(The task) Print the data exactly as written, line for line, and leave its pictures behind.

(Provided data)
►

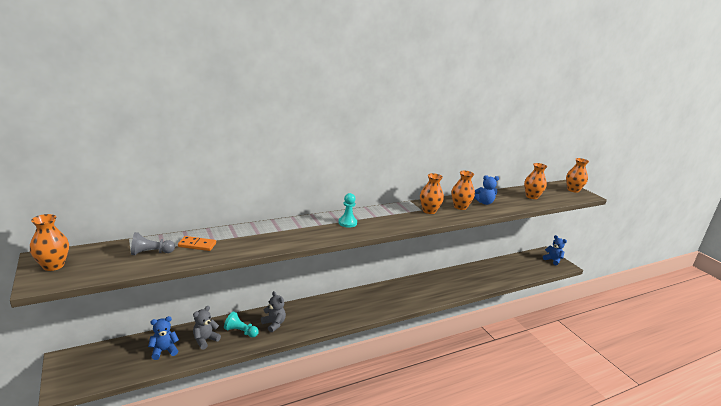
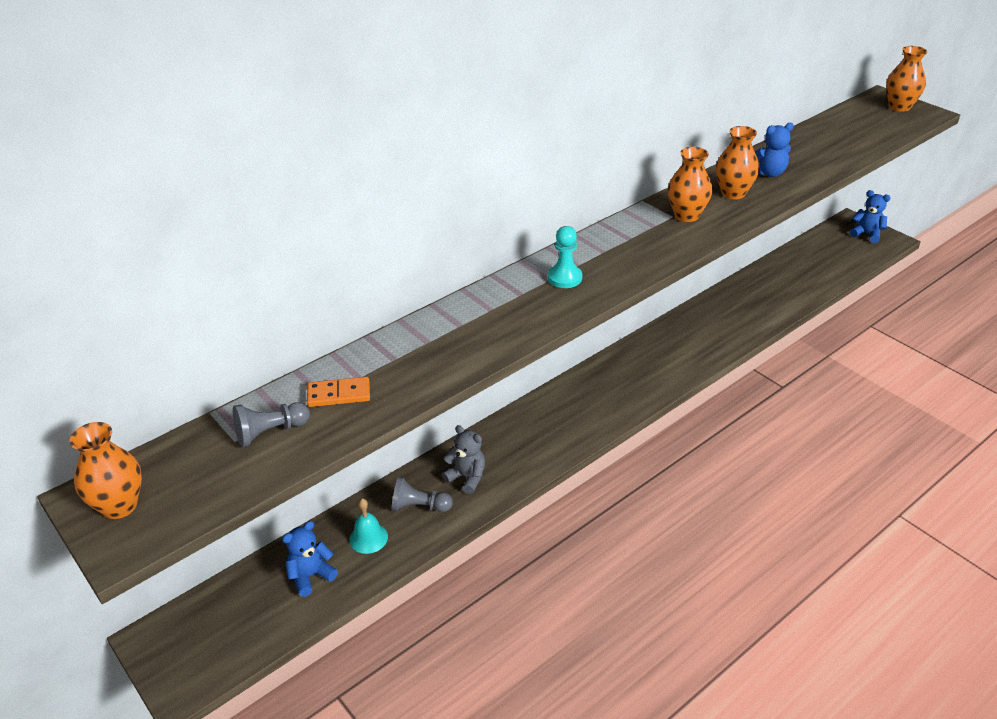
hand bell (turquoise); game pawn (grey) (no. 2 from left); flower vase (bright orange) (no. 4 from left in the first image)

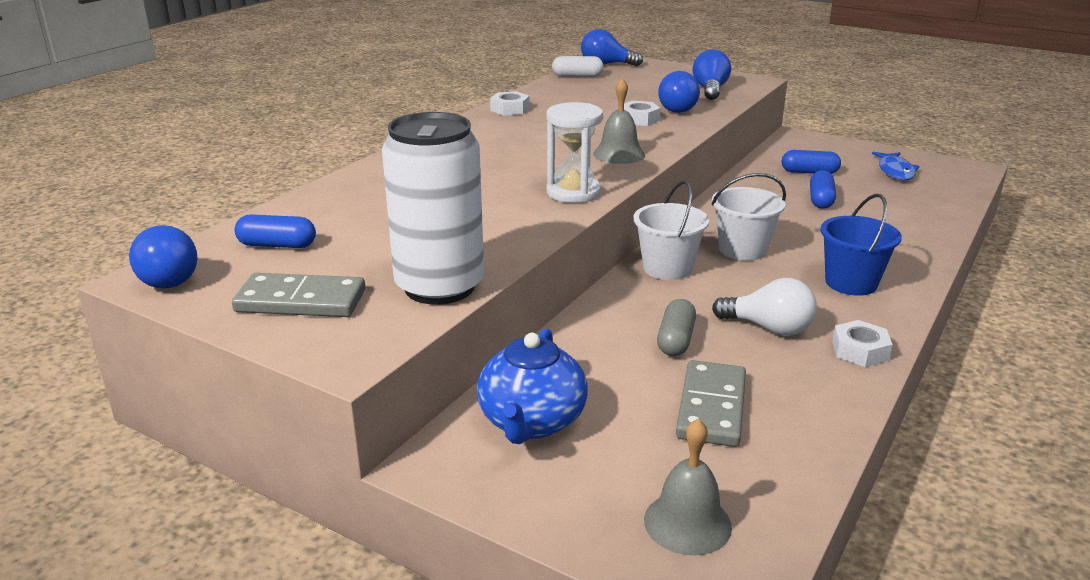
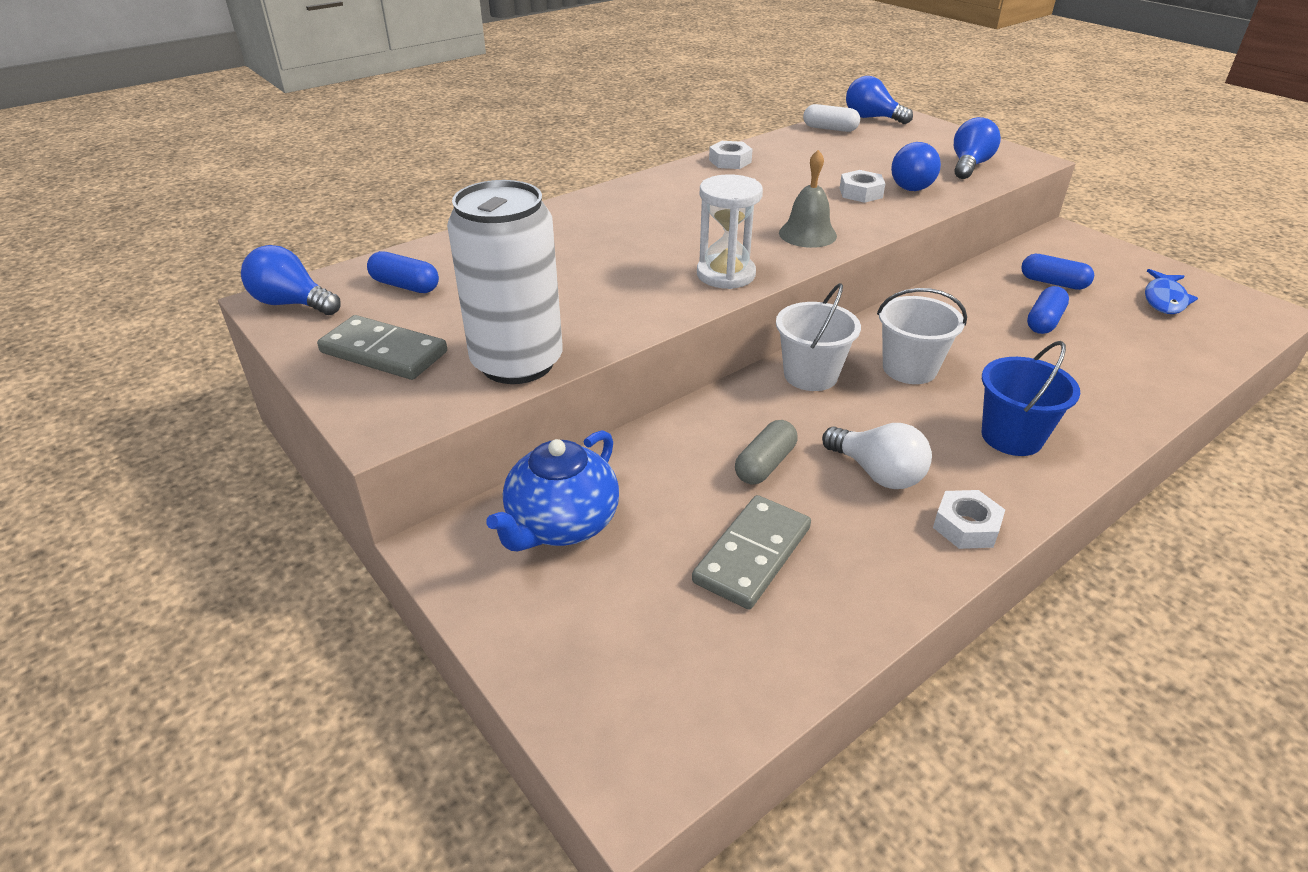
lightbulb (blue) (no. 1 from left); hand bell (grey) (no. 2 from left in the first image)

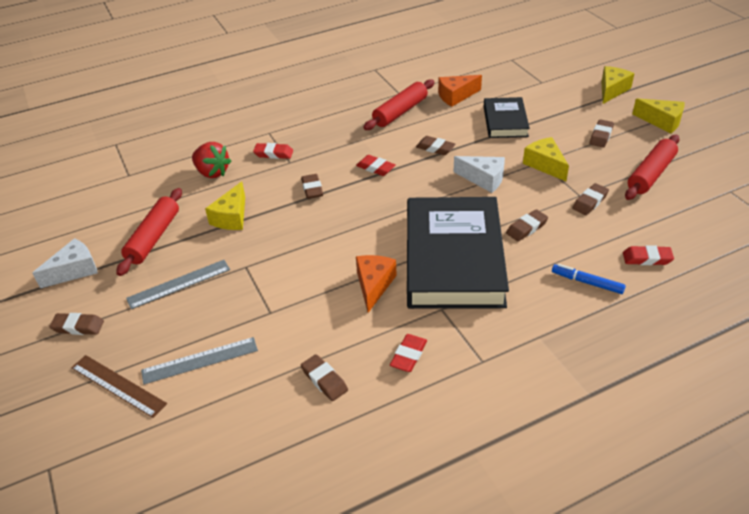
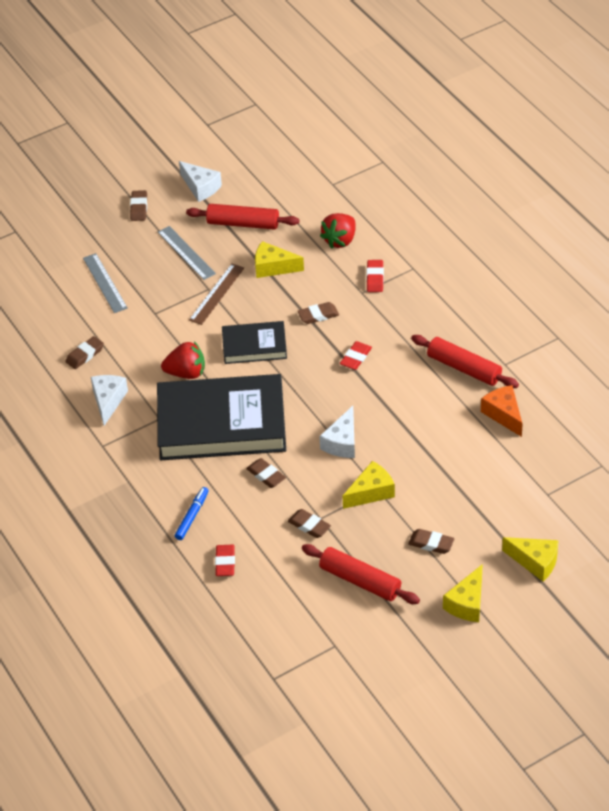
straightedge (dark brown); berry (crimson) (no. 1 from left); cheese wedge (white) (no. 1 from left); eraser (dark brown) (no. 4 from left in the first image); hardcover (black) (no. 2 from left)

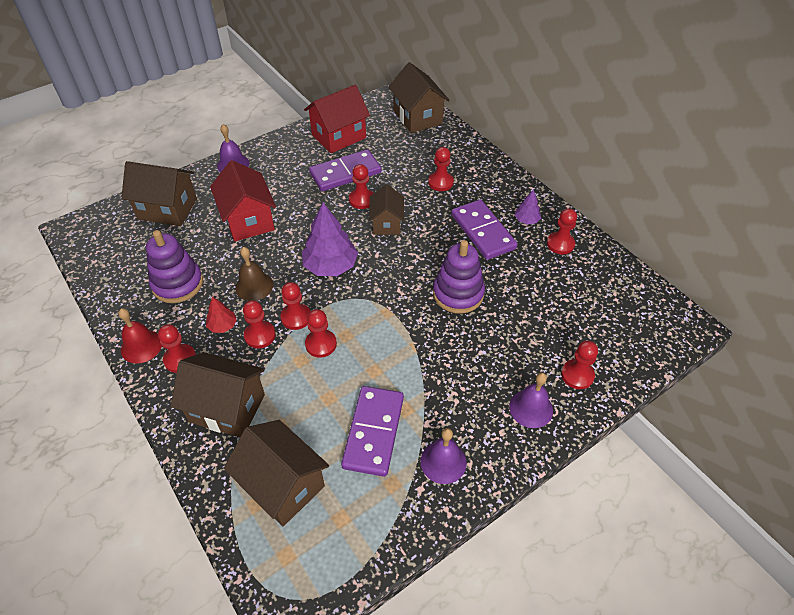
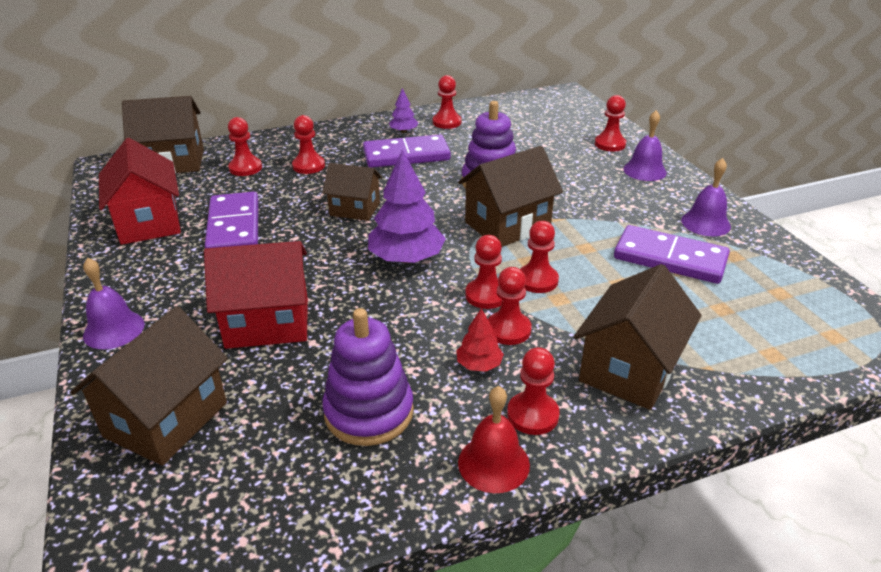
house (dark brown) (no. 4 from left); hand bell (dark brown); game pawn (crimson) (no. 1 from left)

◄

(Written reply)
hand bell (turquoise); game pawn (grey) (no. 2 from left); flower vase (bright orange) (no. 4 from left in the first image)

lightbulb (blue) (no. 1 from left); hand bell (grey) (no. 2 from left in the first image)

straightedge (dark brown); berry (crimson) (no. 1 from left); cheese wedge (white) (no. 1 from left); eraser (dark brown) (no. 4 from left in the first image); hardcover (black) (no. 2 from left)

house (dark brown) (no. 4 from left); hand bell (dark brown); game pawn (crimson) (no. 1 from left)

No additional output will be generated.